(WHAT TO PRODUCE): Look below for the line that has "R5: 3.3 (N002, N010) -> 3.9 (N002, N010)". Set down the lines from there through the line that has "U2 pin OB: MB -> MA", exactly as written.

BEGIN SUPPLIED DATA

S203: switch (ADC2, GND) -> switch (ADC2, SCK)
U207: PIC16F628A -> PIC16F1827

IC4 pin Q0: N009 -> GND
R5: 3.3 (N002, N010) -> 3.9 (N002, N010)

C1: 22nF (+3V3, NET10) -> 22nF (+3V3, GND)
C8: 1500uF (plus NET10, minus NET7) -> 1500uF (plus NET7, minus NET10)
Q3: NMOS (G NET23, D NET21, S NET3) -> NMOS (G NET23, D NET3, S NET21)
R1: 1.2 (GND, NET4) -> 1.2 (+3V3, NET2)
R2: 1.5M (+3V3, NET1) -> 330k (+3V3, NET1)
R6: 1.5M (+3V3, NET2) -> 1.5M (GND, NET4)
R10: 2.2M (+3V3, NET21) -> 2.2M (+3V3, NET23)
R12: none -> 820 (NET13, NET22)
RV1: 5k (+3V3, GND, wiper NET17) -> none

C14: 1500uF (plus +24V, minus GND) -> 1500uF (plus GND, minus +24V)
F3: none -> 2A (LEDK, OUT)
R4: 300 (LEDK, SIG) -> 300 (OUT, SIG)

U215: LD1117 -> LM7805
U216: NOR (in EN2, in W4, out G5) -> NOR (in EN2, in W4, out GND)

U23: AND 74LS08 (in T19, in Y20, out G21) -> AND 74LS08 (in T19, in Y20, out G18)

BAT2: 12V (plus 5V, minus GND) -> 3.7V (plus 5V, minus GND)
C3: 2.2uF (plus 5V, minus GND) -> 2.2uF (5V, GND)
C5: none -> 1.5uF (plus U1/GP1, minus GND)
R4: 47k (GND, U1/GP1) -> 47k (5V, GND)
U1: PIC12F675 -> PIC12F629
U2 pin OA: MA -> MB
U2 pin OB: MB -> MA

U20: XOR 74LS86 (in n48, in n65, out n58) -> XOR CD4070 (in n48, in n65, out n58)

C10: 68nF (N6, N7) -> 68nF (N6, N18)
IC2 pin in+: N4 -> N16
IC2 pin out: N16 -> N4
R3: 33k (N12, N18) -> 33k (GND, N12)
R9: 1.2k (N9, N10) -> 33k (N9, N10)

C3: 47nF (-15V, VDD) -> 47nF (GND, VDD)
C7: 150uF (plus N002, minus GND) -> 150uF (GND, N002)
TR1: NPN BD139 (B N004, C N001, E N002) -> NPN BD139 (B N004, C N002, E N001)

END SUPPLIED DATA

(ANSWER FOR THIS EXERCISE):
R5: 3.3 (N002, N010) -> 3.9 (N002, N010)

C1: 22nF (+3V3, NET10) -> 22nF (+3V3, GND)
C8: 1500uF (plus NET10, minus NET7) -> 1500uF (plus NET7, minus NET10)
Q3: NMOS (G NET23, D NET21, S NET3) -> NMOS (G NET23, D NET3, S NET21)
R1: 1.2 (GND, NET4) -> 1.2 (+3V3, NET2)
R2: 1.5M (+3V3, NET1) -> 330k (+3V3, NET1)
R6: 1.5M (+3V3, NET2) -> 1.5M (GND, NET4)
R10: 2.2M (+3V3, NET21) -> 2.2M (+3V3, NET23)
R12: none -> 820 (NET13, NET22)
RV1: 5k (+3V3, GND, wiper NET17) -> none

C14: 1500uF (plus +24V, minus GND) -> 1500uF (plus GND, minus +24V)
F3: none -> 2A (LEDK, OUT)
R4: 300 (LEDK, SIG) -> 300 (OUT, SIG)

U215: LD1117 -> LM7805
U216: NOR (in EN2, in W4, out G5) -> NOR (in EN2, in W4, out GND)

U23: AND 74LS08 (in T19, in Y20, out G21) -> AND 74LS08 (in T19, in Y20, out G18)

BAT2: 12V (plus 5V, minus GND) -> 3.7V (plus 5V, minus GND)
C3: 2.2uF (plus 5V, minus GND) -> 2.2uF (5V, GND)
C5: none -> 1.5uF (plus U1/GP1, minus GND)
R4: 47k (GND, U1/GP1) -> 47k (5V, GND)
U1: PIC12F675 -> PIC12F629
U2 pin OA: MA -> MB
U2 pin OB: MB -> MA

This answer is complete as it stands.